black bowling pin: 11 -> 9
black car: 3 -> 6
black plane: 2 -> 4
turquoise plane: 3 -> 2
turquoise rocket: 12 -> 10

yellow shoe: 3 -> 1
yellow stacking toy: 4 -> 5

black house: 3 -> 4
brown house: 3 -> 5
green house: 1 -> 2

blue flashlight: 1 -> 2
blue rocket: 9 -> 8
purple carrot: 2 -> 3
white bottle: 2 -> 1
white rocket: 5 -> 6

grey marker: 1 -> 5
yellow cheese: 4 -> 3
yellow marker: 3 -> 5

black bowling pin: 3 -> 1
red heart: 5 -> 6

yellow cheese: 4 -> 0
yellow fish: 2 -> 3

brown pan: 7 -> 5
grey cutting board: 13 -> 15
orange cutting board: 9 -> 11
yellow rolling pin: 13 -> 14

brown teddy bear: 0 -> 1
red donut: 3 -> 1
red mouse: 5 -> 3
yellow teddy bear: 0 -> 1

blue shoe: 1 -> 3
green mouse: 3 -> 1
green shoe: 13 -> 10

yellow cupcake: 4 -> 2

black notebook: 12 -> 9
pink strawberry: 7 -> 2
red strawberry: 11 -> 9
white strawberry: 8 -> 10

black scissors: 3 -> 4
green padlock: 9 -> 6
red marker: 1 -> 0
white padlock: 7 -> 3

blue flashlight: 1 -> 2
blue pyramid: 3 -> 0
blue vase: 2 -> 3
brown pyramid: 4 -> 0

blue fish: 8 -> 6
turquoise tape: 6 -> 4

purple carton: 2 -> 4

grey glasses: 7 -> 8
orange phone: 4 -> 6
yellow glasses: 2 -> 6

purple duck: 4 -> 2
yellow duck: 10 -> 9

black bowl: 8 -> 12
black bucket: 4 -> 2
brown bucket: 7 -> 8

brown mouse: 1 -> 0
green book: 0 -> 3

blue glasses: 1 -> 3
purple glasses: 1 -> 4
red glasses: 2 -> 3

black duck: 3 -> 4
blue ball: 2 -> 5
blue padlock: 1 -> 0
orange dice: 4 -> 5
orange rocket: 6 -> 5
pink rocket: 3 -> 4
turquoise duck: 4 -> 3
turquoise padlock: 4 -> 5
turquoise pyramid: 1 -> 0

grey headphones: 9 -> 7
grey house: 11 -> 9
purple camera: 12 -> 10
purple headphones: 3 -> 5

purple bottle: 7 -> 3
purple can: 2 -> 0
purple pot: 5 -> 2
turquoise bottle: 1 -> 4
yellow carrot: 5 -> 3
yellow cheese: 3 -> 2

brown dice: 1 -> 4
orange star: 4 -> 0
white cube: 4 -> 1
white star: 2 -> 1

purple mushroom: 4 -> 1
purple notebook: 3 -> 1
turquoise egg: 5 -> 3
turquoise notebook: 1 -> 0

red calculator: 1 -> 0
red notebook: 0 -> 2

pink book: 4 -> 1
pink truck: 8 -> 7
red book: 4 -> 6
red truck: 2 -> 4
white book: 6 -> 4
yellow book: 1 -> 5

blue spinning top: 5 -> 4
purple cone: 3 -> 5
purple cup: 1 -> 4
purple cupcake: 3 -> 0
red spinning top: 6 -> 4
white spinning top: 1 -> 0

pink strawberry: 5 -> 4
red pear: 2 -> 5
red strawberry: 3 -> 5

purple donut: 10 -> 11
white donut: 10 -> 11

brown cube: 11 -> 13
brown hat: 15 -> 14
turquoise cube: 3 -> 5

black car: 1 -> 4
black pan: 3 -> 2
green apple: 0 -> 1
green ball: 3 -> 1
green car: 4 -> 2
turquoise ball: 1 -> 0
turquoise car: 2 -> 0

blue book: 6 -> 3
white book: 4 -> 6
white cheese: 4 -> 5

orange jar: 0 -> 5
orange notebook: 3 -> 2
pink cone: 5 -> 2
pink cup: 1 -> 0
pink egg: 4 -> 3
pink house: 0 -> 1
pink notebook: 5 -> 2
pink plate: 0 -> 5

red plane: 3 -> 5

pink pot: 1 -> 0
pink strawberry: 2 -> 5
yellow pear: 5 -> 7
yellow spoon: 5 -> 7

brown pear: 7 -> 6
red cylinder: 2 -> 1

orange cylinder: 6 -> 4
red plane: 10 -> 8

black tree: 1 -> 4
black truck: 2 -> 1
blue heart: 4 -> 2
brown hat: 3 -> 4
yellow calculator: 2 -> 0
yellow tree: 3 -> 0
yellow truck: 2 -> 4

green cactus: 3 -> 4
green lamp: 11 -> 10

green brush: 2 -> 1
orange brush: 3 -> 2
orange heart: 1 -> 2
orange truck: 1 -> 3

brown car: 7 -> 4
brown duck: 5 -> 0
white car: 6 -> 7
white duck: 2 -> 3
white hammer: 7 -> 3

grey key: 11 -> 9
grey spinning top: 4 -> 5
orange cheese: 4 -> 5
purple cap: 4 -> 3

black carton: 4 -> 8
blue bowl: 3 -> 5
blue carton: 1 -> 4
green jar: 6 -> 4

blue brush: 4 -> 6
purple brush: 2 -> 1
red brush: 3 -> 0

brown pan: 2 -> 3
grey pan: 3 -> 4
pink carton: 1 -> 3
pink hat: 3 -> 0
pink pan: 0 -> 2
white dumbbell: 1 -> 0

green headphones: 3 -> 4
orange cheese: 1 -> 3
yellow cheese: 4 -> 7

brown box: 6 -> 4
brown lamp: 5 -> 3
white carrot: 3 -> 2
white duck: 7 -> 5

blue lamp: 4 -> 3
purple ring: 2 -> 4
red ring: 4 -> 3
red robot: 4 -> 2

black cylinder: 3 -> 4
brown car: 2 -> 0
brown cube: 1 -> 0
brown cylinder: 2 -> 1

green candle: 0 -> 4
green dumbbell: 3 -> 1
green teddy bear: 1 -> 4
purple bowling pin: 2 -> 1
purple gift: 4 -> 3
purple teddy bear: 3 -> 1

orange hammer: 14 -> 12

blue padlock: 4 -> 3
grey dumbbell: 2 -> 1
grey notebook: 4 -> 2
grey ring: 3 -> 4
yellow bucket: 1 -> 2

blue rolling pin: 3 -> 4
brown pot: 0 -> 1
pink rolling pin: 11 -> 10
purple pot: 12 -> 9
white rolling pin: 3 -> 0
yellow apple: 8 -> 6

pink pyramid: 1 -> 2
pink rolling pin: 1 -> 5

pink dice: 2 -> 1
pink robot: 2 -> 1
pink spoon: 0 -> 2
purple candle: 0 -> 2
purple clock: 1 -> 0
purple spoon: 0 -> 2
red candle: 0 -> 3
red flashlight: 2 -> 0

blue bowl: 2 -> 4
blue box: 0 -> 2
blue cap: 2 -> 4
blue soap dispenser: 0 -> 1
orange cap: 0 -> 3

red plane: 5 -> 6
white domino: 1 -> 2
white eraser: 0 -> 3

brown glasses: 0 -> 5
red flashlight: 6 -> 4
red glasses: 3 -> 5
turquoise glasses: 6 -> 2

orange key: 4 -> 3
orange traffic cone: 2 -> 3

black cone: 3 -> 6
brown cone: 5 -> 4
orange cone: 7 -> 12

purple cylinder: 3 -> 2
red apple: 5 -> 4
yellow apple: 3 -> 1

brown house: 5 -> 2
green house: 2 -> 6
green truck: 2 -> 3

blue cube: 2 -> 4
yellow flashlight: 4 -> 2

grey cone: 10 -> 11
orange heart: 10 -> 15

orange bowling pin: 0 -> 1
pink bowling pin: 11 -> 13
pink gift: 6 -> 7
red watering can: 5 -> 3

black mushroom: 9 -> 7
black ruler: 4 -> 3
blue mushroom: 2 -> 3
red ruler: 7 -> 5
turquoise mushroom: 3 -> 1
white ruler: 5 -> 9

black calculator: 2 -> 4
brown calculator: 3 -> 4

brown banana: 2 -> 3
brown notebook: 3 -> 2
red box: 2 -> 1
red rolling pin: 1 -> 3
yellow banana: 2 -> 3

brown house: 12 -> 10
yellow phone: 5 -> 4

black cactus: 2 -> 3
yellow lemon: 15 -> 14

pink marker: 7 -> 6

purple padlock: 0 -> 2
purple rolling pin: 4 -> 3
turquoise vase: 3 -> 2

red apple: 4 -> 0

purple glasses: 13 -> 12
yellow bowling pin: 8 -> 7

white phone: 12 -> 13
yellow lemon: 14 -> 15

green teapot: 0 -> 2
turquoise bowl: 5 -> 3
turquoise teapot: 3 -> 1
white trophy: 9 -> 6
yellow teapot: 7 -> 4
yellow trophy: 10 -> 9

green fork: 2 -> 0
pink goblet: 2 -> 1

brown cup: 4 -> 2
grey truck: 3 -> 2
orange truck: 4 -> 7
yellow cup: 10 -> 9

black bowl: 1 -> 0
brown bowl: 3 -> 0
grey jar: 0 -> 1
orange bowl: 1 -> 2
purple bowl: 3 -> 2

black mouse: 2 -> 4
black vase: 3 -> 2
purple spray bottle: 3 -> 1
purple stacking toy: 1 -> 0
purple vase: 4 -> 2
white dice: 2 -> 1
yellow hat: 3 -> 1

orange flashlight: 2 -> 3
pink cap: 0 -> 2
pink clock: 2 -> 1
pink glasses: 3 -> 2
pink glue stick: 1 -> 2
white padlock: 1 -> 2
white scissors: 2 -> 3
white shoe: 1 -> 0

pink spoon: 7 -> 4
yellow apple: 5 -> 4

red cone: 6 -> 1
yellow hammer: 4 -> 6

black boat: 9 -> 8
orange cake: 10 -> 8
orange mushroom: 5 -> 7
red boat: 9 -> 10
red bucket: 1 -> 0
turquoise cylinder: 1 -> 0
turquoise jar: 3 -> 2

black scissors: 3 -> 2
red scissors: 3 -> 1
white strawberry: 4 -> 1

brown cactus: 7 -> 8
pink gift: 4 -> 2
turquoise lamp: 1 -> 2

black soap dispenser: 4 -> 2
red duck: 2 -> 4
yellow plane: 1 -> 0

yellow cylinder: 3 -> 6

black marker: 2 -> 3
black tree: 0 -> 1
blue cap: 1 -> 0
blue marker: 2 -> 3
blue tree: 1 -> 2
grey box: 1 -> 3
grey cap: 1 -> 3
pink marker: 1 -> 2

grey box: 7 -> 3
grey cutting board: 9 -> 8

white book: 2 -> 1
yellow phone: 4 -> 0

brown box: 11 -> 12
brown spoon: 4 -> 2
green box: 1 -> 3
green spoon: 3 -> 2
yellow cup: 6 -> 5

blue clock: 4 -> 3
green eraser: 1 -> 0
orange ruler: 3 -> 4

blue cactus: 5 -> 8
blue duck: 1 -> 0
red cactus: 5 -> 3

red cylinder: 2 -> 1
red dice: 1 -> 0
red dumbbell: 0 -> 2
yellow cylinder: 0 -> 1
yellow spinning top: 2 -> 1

____________

■ **WORK REQUEST**
Write down again the exact lines running from the beginning of the data to the line containing "red glasses: 2 -> 3", with both ends included.

■ **RESULT FOR THIS TASK**
black bowling pin: 11 -> 9
black car: 3 -> 6
black plane: 2 -> 4
turquoise plane: 3 -> 2
turquoise rocket: 12 -> 10

yellow shoe: 3 -> 1
yellow stacking toy: 4 -> 5

black house: 3 -> 4
brown house: 3 -> 5
green house: 1 -> 2

blue flashlight: 1 -> 2
blue rocket: 9 -> 8
purple carrot: 2 -> 3
white bottle: 2 -> 1
white rocket: 5 -> 6

grey marker: 1 -> 5
yellow cheese: 4 -> 3
yellow marker: 3 -> 5

black bowling pin: 3 -> 1
red heart: 5 -> 6

yellow cheese: 4 -> 0
yellow fish: 2 -> 3

brown pan: 7 -> 5
grey cutting board: 13 -> 15
orange cutting board: 9 -> 11
yellow rolling pin: 13 -> 14

brown teddy bear: 0 -> 1
red donut: 3 -> 1
red mouse: 5 -> 3
yellow teddy bear: 0 -> 1

blue shoe: 1 -> 3
green mouse: 3 -> 1
green shoe: 13 -> 10

yellow cupcake: 4 -> 2

black notebook: 12 -> 9
pink strawberry: 7 -> 2
red strawberry: 11 -> 9
white strawberry: 8 -> 10

black scissors: 3 -> 4
green padlock: 9 -> 6
red marker: 1 -> 0
white padlock: 7 -> 3

blue flashlight: 1 -> 2
blue pyramid: 3 -> 0
blue vase: 2 -> 3
brown pyramid: 4 -> 0

blue fish: 8 -> 6
turquoise tape: 6 -> 4

purple carton: 2 -> 4

grey glasses: 7 -> 8
orange phone: 4 -> 6
yellow glasses: 2 -> 6

purple duck: 4 -> 2
yellow duck: 10 -> 9

black bowl: 8 -> 12
black bucket: 4 -> 2
brown bucket: 7 -> 8

brown mouse: 1 -> 0
green book: 0 -> 3

blue glasses: 1 -> 3
purple glasses: 1 -> 4
red glasses: 2 -> 3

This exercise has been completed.